Search each line of the data for the word "fish"; copy every line where it is found.

*** Dataset

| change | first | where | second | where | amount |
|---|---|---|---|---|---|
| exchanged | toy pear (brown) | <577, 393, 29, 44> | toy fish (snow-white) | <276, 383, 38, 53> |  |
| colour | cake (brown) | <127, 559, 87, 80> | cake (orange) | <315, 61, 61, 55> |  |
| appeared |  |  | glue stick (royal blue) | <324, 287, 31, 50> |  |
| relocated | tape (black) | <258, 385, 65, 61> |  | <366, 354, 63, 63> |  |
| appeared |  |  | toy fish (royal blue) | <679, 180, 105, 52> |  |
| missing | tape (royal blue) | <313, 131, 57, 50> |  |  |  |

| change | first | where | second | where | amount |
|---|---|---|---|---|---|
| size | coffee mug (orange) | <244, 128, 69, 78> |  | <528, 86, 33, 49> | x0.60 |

******
*** Dataset

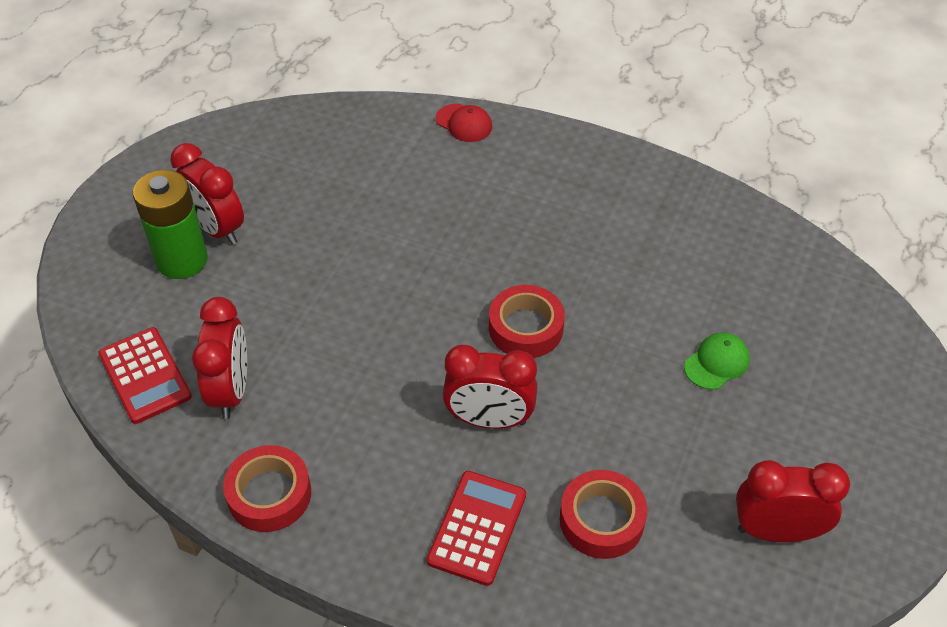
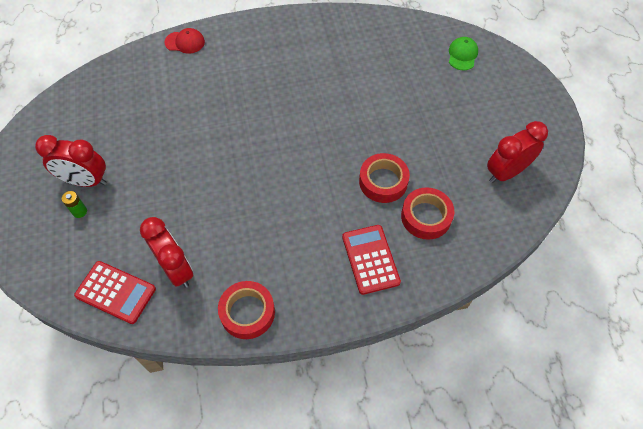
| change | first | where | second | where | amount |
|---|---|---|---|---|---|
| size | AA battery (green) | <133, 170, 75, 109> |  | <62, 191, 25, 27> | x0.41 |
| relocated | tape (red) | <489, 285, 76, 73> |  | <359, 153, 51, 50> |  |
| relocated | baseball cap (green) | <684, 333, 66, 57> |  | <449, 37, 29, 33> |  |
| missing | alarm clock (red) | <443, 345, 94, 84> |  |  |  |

******
*** Dataset

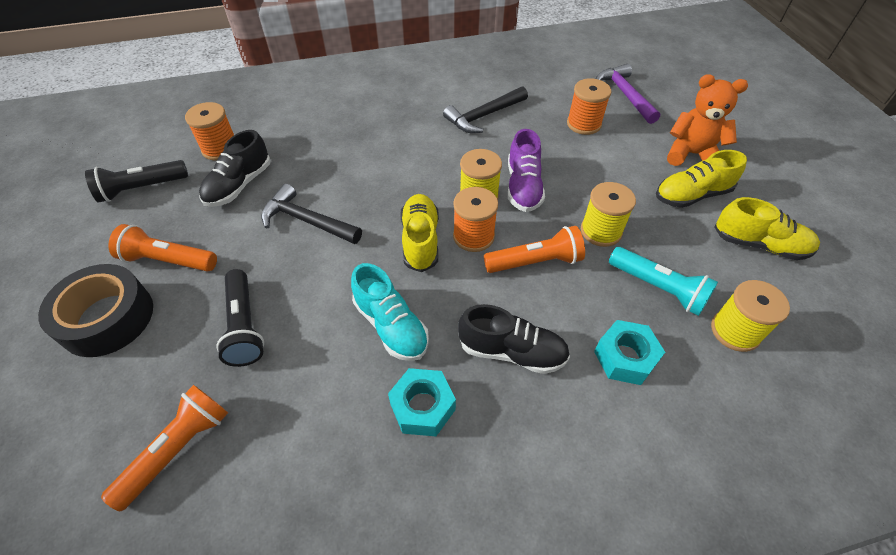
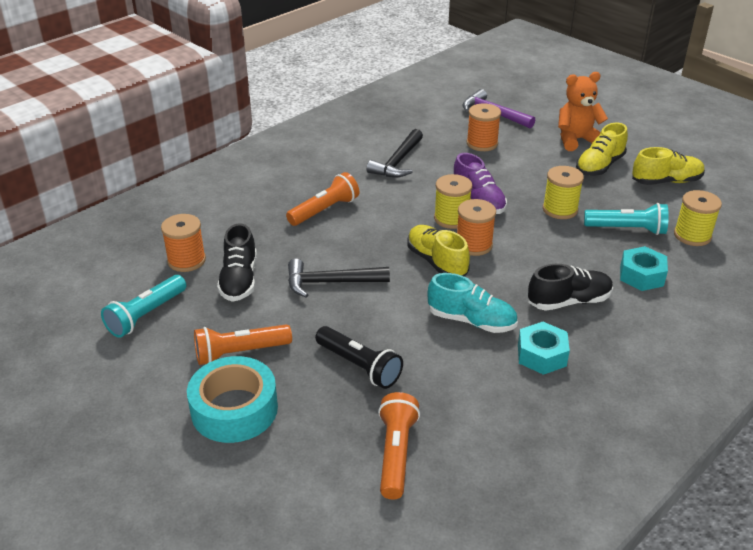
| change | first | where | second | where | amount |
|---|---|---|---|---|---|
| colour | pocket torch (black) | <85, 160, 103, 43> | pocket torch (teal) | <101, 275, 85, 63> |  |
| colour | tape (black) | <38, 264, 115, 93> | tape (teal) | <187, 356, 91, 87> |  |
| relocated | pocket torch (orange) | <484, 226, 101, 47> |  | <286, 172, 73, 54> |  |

******

## Task response
| exchanged | toy pear (brown) | <577, 393, 29, 44> | toy fish (snow-white) | <276, 383, 38, 53> |  |
| appeared |  |  | toy fish (royal blue) | <679, 180, 105, 52> |  |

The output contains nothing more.